### [Exercise description]
All of the data should be repeated exactly; pictures are not part of the copy.

=====

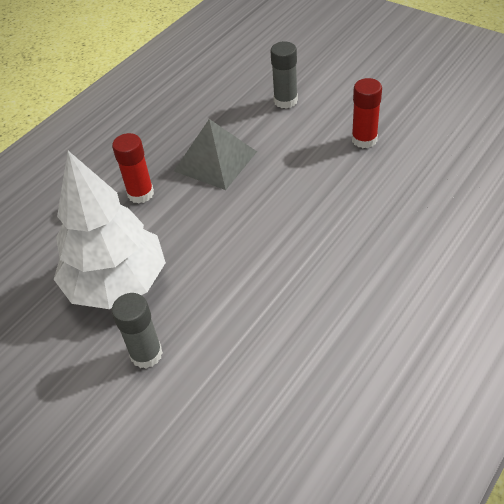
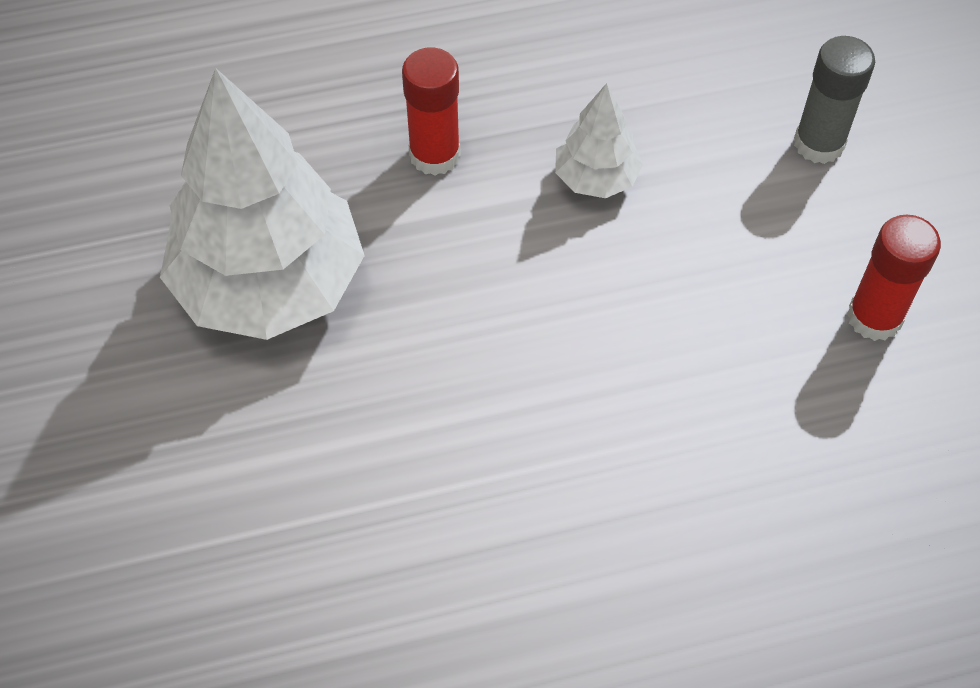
camera: 35 degrees right, 10 degrees up
(146, 354) = (208, 428): grey glue stick -> none
(215, 161) = (596, 178): grey pyramid -> white tree

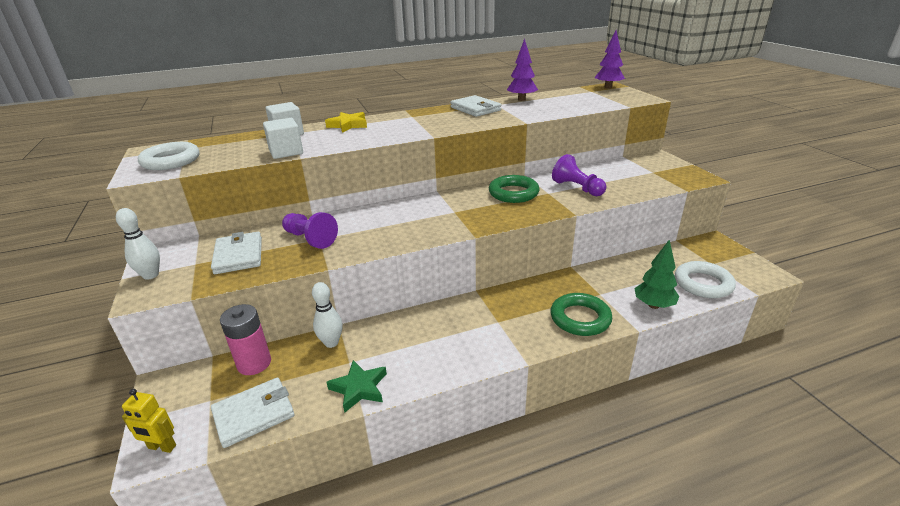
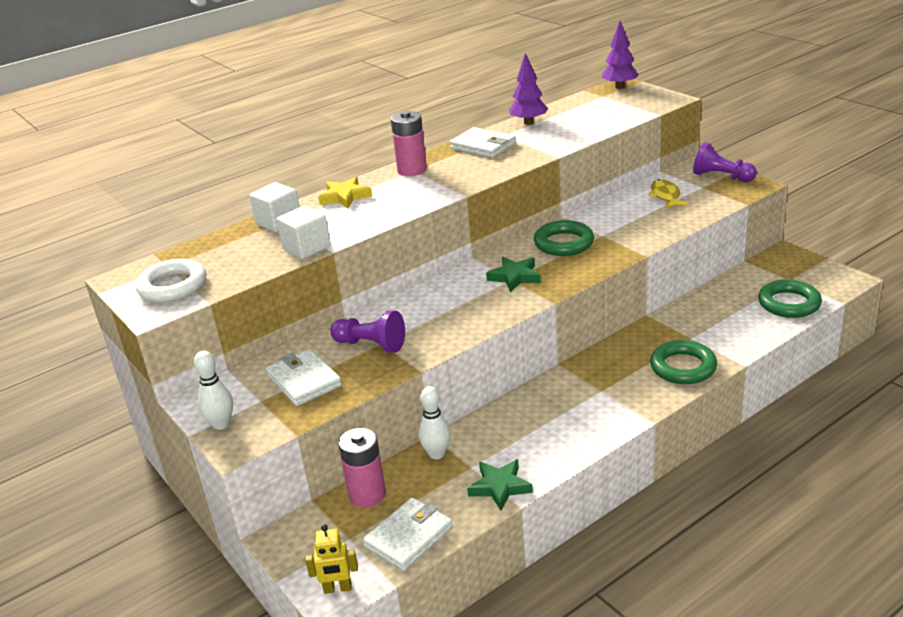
camera: 15 degrees left, 0 degrees up
(411, 116) = (412, 170): none -> pink battery
(457, 210) = (514, 277): none -> green star
(577, 188) = (630, 223): purple pawn -> purple pawn (721, 177)
(618, 173) = (665, 196): none -> yellow fish
(653, 305) = (749, 337): green tree -> none
(703, 284) = (789, 303): white ring -> green ring

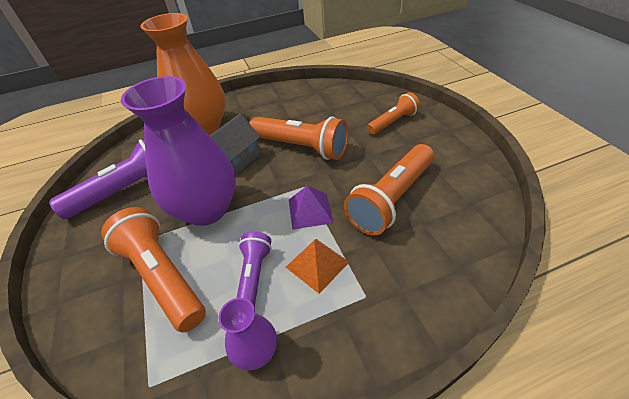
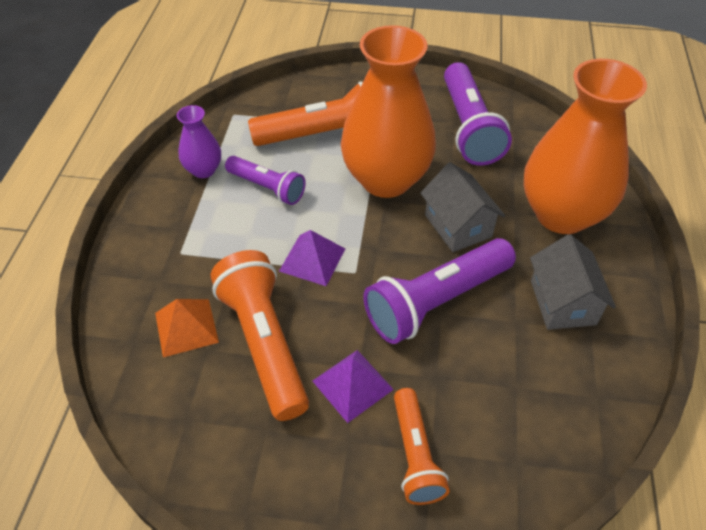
camera: 115 degrees right, 5 degrees up
(206, 209) = (386, 179): purple vase -> orange vase
(269, 111) = (562, 302): none -> grey house
(301, 147) = (436, 301): orange flashlight -> purple flashlight
(317, 264) = (241, 235): orange pyramid -> orange pyramid (186, 327)
(380, 153) = (352, 385): none -> purple pyramid

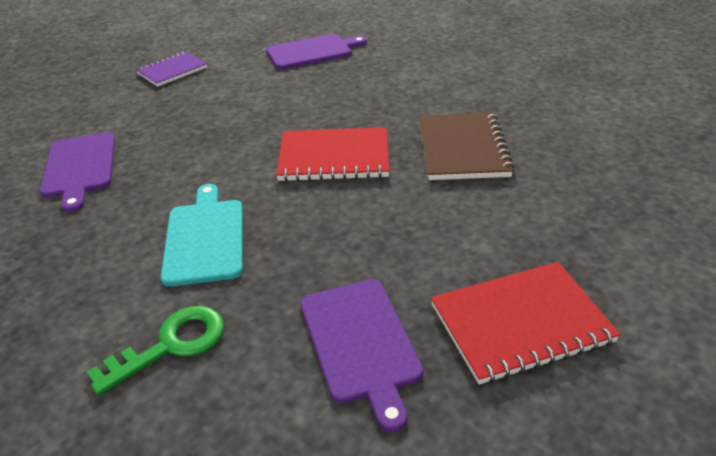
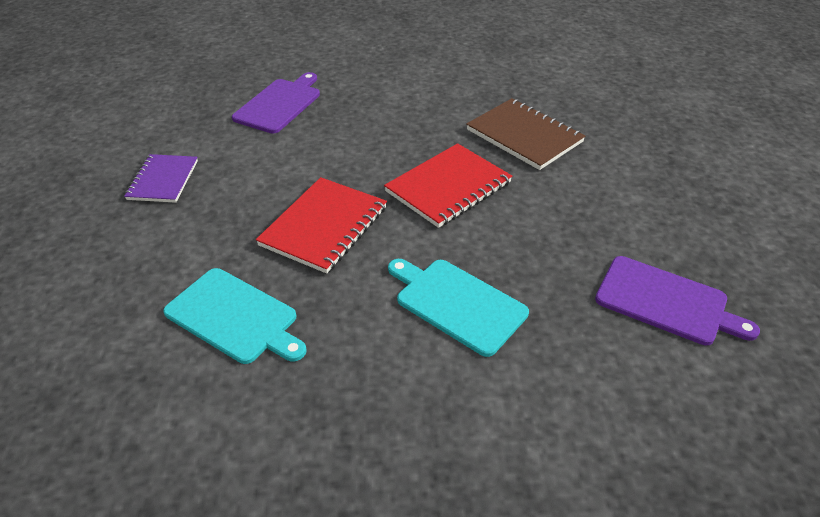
camera: 45 degrees left, 5 degrees up
(79, 167) = (235, 317): purple cutting board -> turquoise cutting board
(171, 345) = (565, 390): green key -> none
(520, 323) = (719, 232): red notebook -> red notebook (324, 226)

=====

### [Response box]
camera: 35 degrees right, 10 degrees up
(146, 354) = (208, 428): grey glue stick -> none
(215, 161) = (596, 178): grey pyramid -> white tree

camera: 15 degrees left, 0 degrees up
(411, 116) = (412, 170): none -> pink battery
(457, 210) = (514, 277): none -> green star
(577, 188) = (630, 223): purple pawn -> purple pawn (721, 177)
(618, 173) = (665, 196): none -> yellow fish
(653, 305) = (749, 337): green tree -> none
(703, 284) = (789, 303): white ring -> green ring

camera: 115 degrees right, 5 degrees up
(206, 209) = (386, 179): purple vase -> orange vase
(269, 111) = (562, 302): none -> grey house
(301, 147) = (436, 301): orange flashlight -> purple flashlight
(317, 264) = (241, 235): orange pyramid -> orange pyramid (186, 327)
(380, 153) = (352, 385): none -> purple pyramid

camera: 45 degrees left, 5 degrees up
(79, 167) = (235, 317): purple cutting board -> turquoise cutting board
(171, 345) = (565, 390): green key -> none
(520, 323) = (719, 232): red notebook -> red notebook (324, 226)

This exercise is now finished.